- EXERCISE DIRECTIONS
Retype the records in full, and please keep the pictures out of the copy.

- INPUT
· · ·

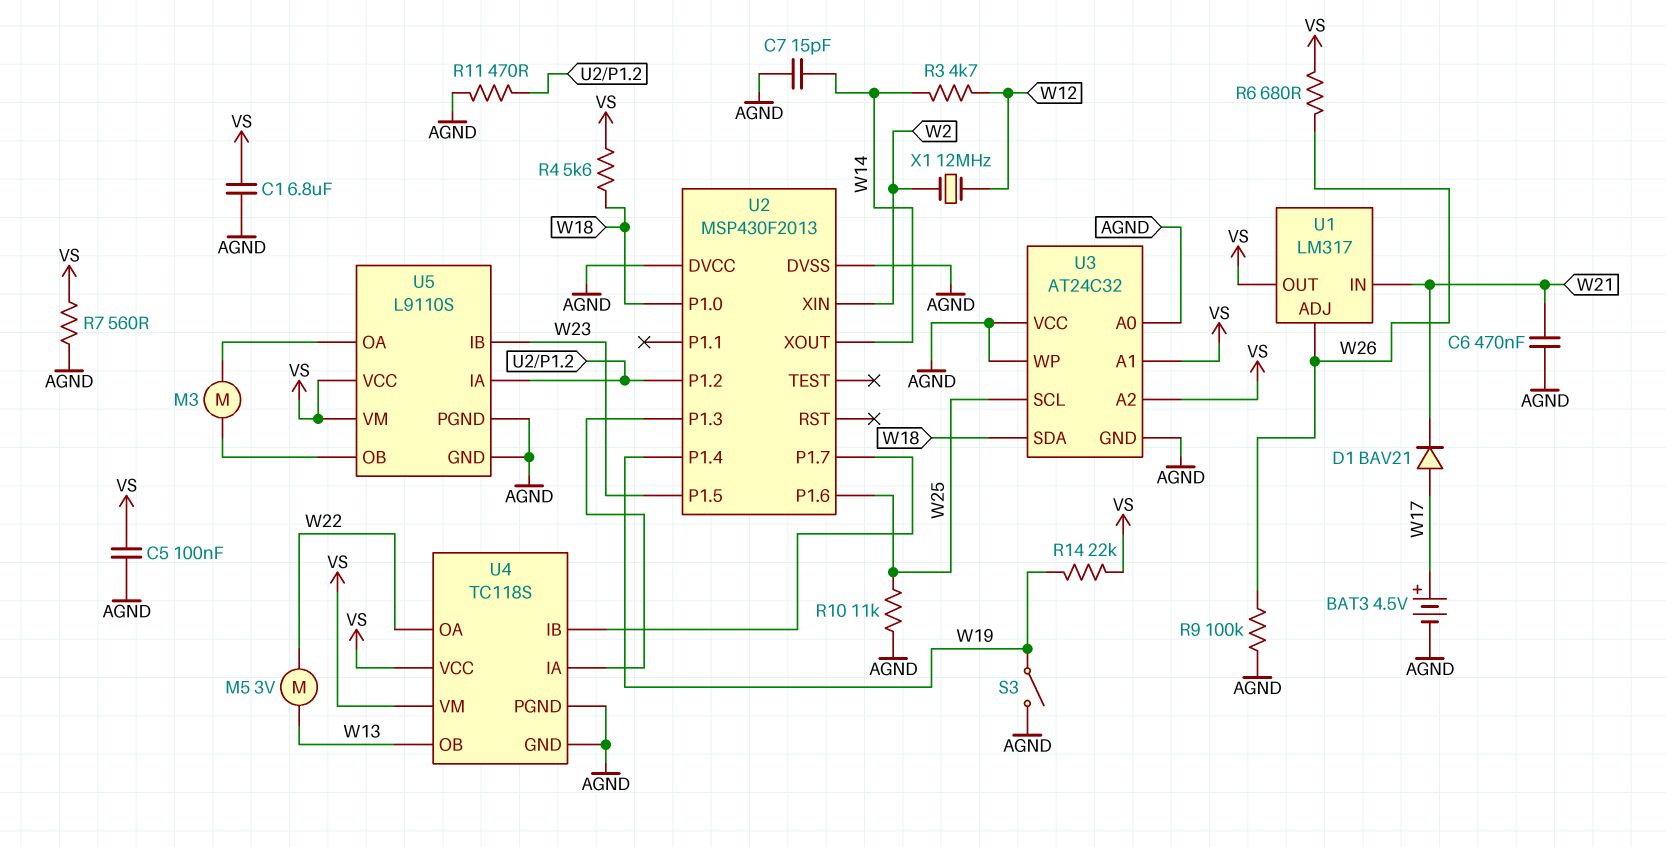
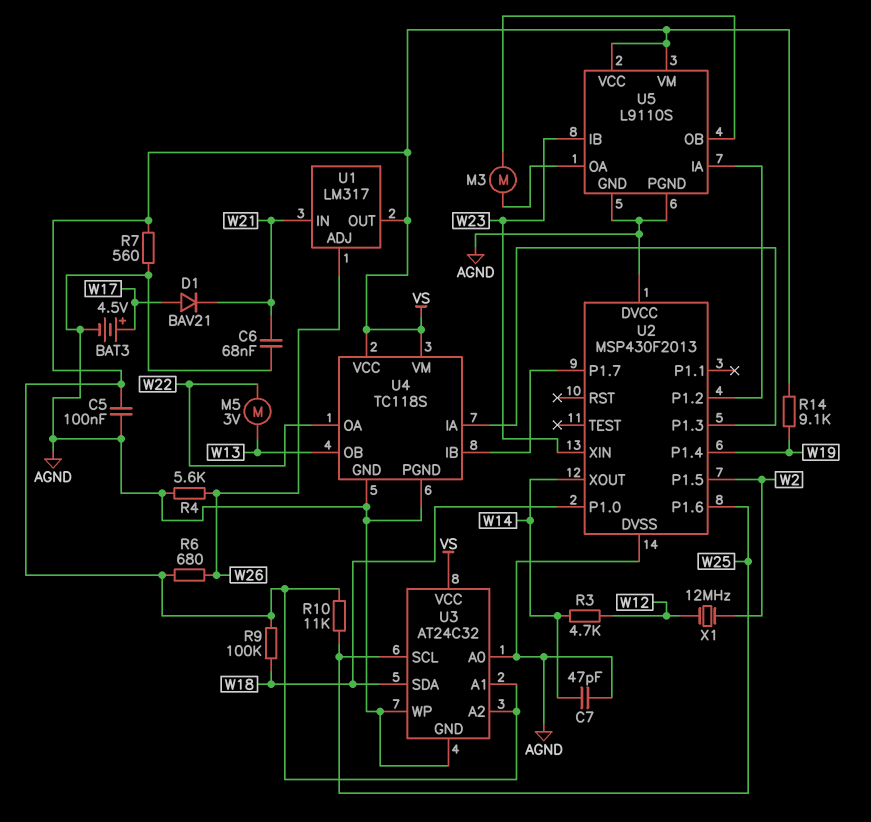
C1: 6.8uF (AGND, VS) -> none
C6: 470nF (AGND, W21) -> 68nF (AGND, W21)
C7: 15pF (AGND, W14) -> 47pF (AGND, W14)
R4: 5.6k (VS, W18) -> 5.6k (AGND, W26)
R9: 100k (AGND, W26) -> 100k (VS, W18)
R10: 11k (AGND, W25) -> 11k (VS, W25)
R11: 470 (AGND, U2/P1.2) -> none
R14: 22k (VS, W19) -> 9.1k (VS, W19)
S3: switch (AGND, W19) -> none
U2 pin P1.5: W23 -> W2
U2 pin XIN: W2 -> W23
U3 pin VCC: AGND -> VS

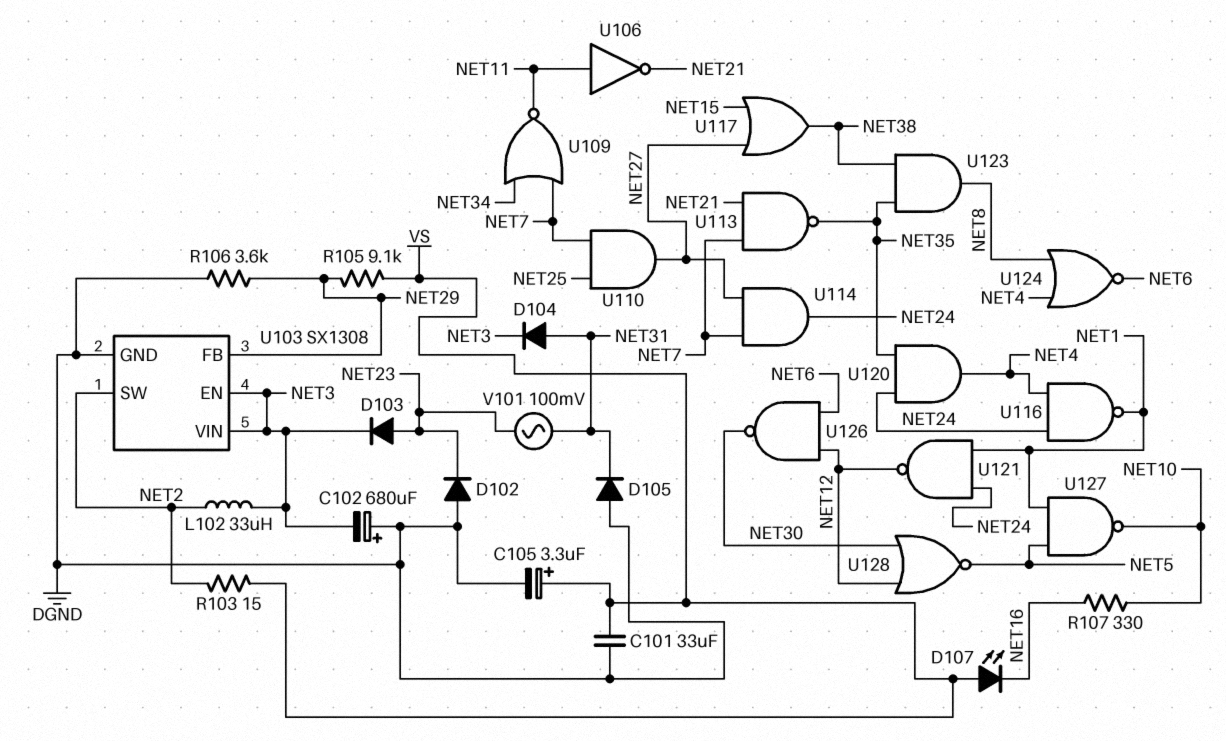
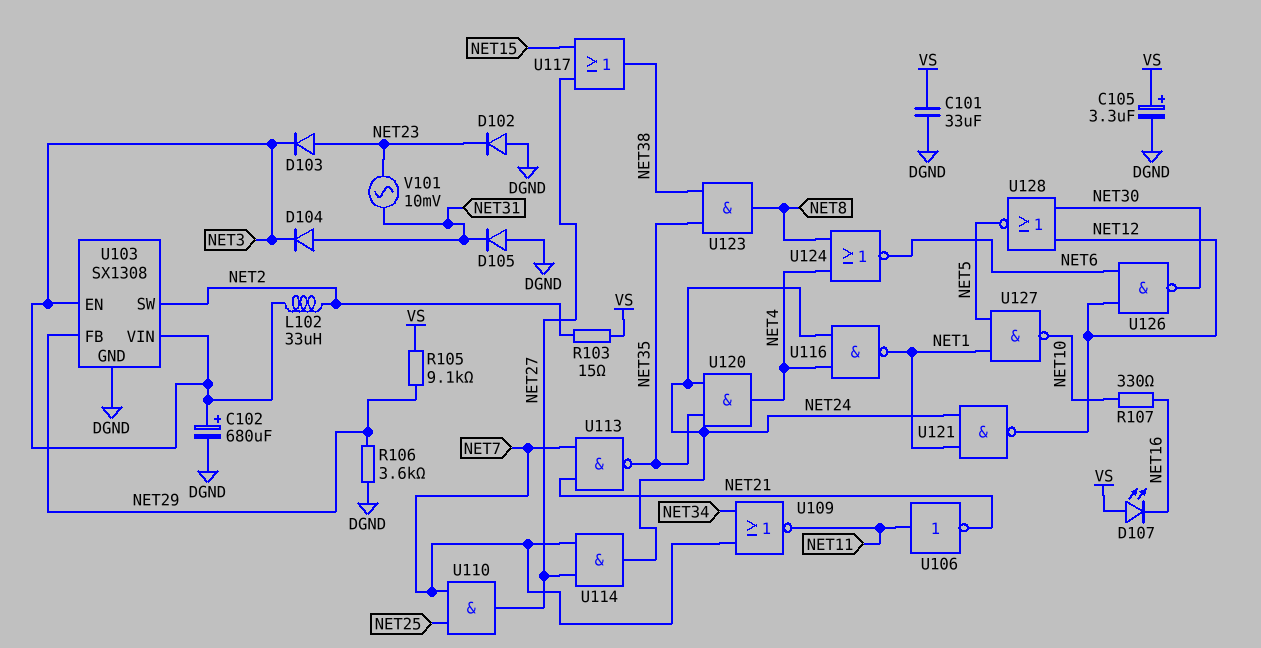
C102: 680uF (plus DGND, minus NET3) -> 680uF (plus NET3, minus DGND)
V101: AC 100mV (NET23, NET31) -> AC 10mV (NET23, NET31)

· · ·

- PROBLEM SOLUTION
C1: 6.8uF (AGND, VS) -> none
C6: 470nF (AGND, W21) -> 68nF (AGND, W21)
C7: 15pF (AGND, W14) -> 47pF (AGND, W14)
R4: 5.6k (VS, W18) -> 5.6k (AGND, W26)
R9: 100k (AGND, W26) -> 100k (VS, W18)
R10: 11k (AGND, W25) -> 11k (VS, W25)
R11: 470 (AGND, U2/P1.2) -> none
R14: 22k (VS, W19) -> 9.1k (VS, W19)
S3: switch (AGND, W19) -> none
U2 pin P1.5: W23 -> W2
U2 pin XIN: W2 -> W23
U3 pin VCC: AGND -> VS

C102: 680uF (plus DGND, minus NET3) -> 680uF (plus NET3, minus DGND)
V101: AC 100mV (NET23, NET31) -> AC 10mV (NET23, NET31)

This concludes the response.